# WHAT NEEDS TO BE DONE:
Reproduce the whole listing exactly and let no picture into the copy.

# MATERIAL PROVIDED:
* * * *
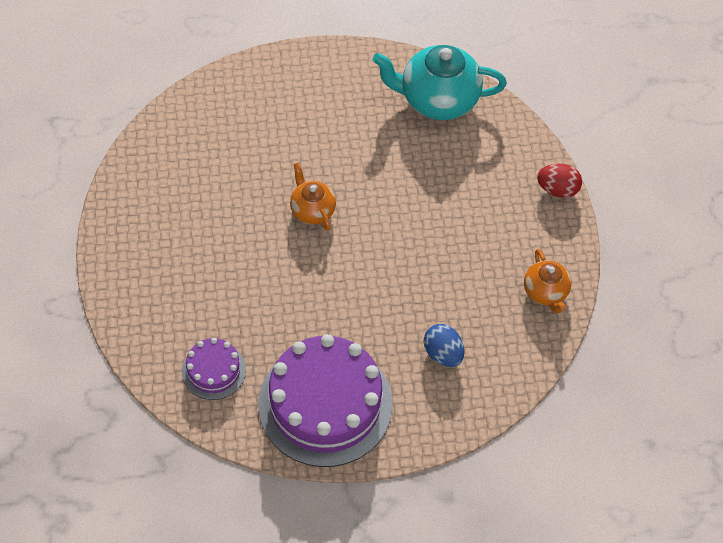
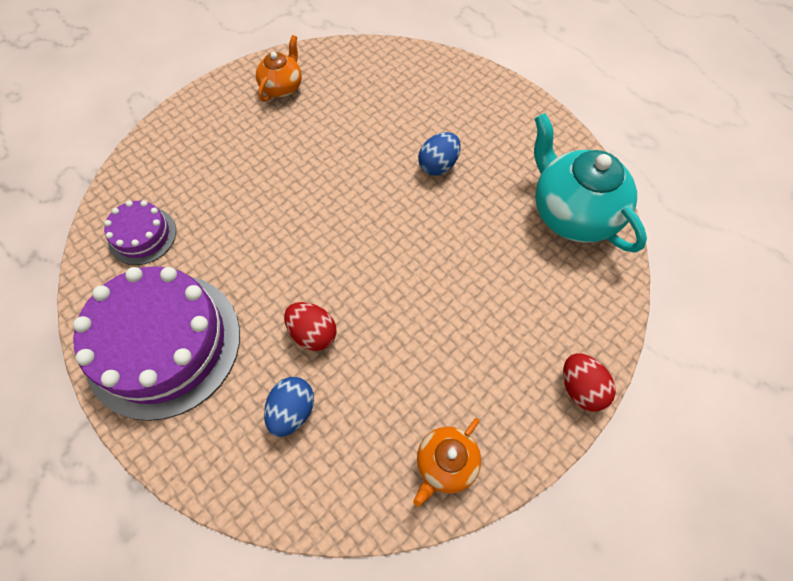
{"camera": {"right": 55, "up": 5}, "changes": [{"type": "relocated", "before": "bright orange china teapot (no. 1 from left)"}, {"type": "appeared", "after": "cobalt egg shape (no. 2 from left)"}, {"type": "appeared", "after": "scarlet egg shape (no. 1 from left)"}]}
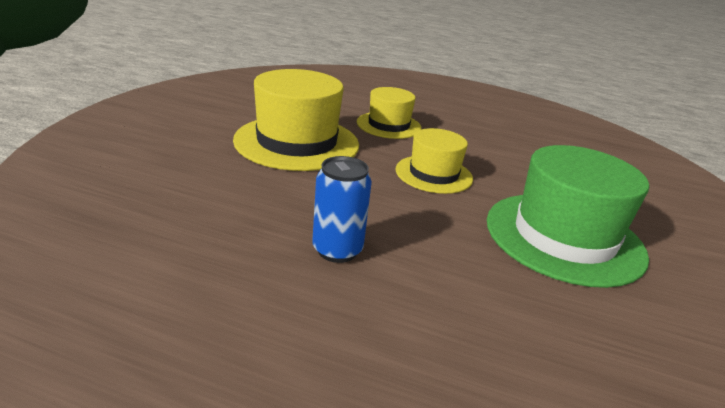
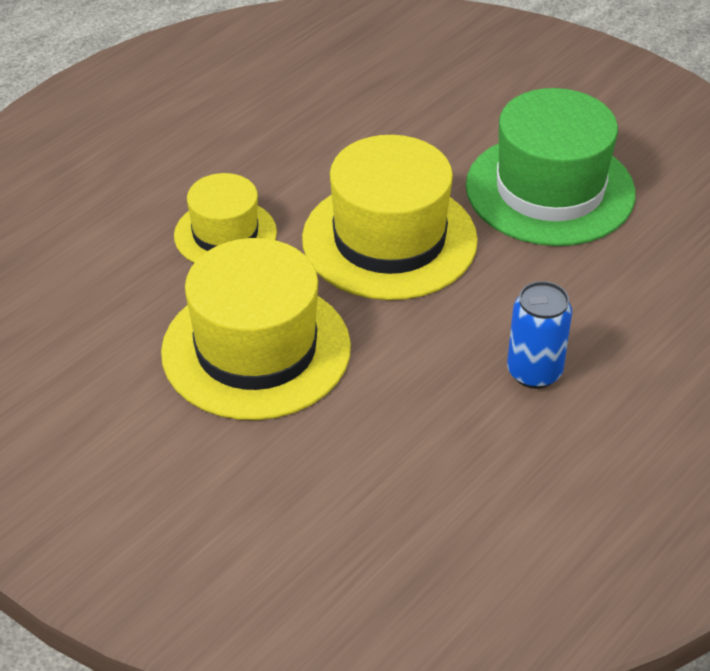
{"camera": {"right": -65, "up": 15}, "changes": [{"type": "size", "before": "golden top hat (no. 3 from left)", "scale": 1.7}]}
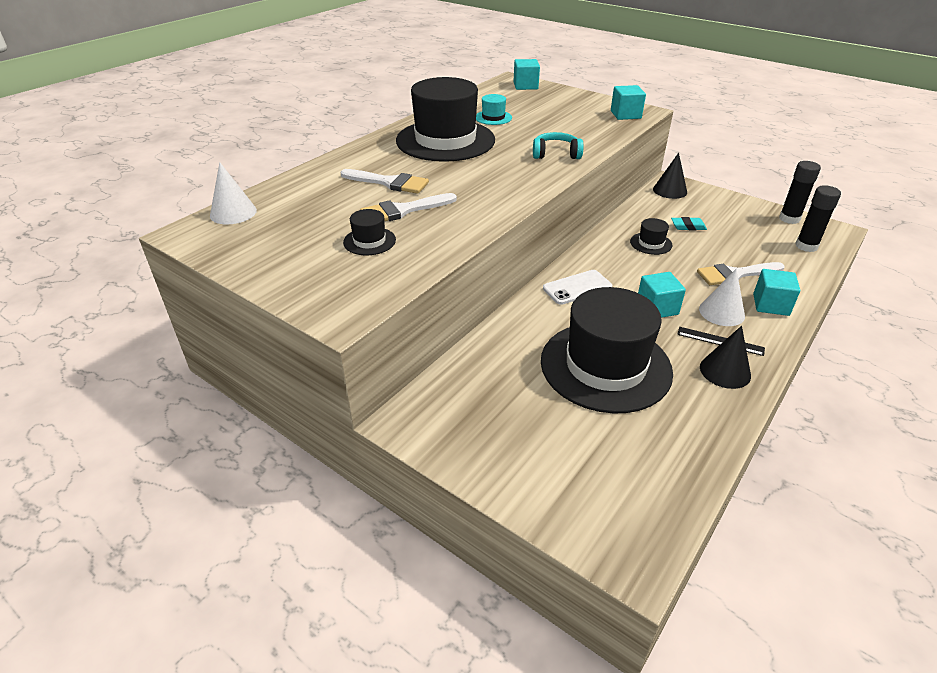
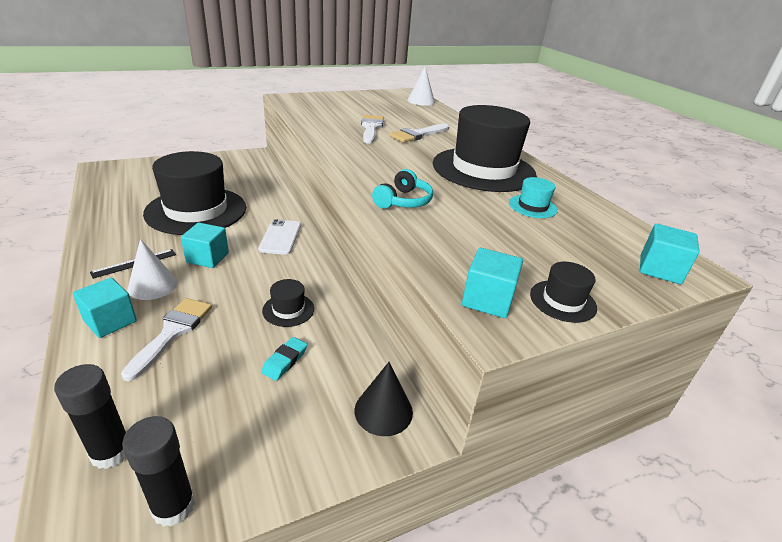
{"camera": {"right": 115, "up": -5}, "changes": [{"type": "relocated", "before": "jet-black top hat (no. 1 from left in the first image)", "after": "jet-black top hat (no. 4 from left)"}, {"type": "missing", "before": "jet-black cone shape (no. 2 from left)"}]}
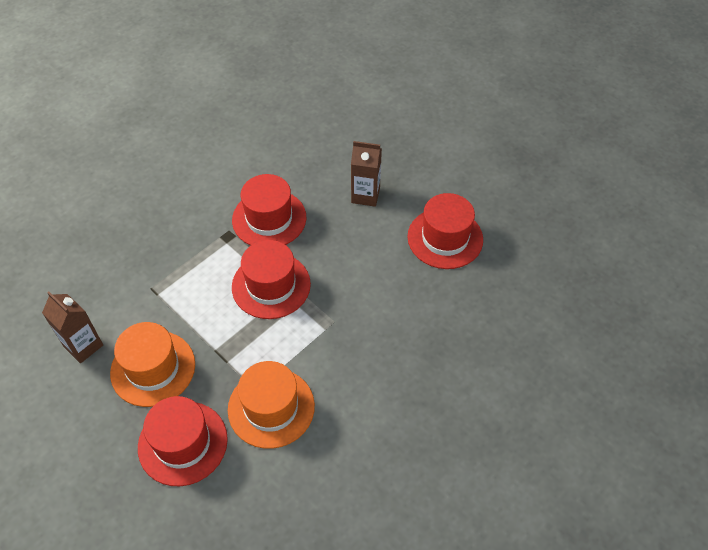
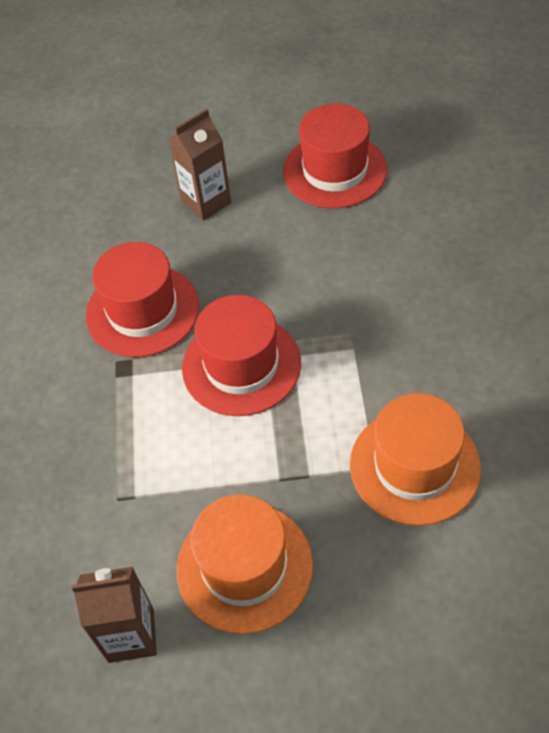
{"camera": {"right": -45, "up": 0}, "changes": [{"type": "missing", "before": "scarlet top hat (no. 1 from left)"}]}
* * * *
# RESPONSE AREA:
{"camera": {"right": 55, "up": 5}, "changes": [{"type": "relocated", "before": "bright orange china teapot (no. 1 from left)"}, {"type": "appeared", "after": "cobalt egg shape (no. 2 from left)"}, {"type": "appeared", "after": "scarlet egg shape (no. 1 from left)"}]}
{"camera": {"right": -65, "up": 15}, "changes": [{"type": "size", "before": "golden top hat (no. 3 from left)", "scale": 1.7}]}
{"camera": {"right": 115, "up": -5}, "changes": [{"type": "relocated", "before": "jet-black top hat (no. 1 from left in the first image)", "after": "jet-black top hat (no. 4 from left)"}, {"type": "missing", "before": "jet-black cone shape (no. 2 from left)"}]}
{"camera": {"right": -45, "up": 0}, "changes": [{"type": "missing", "before": "scarlet top hat (no. 1 from left)"}]}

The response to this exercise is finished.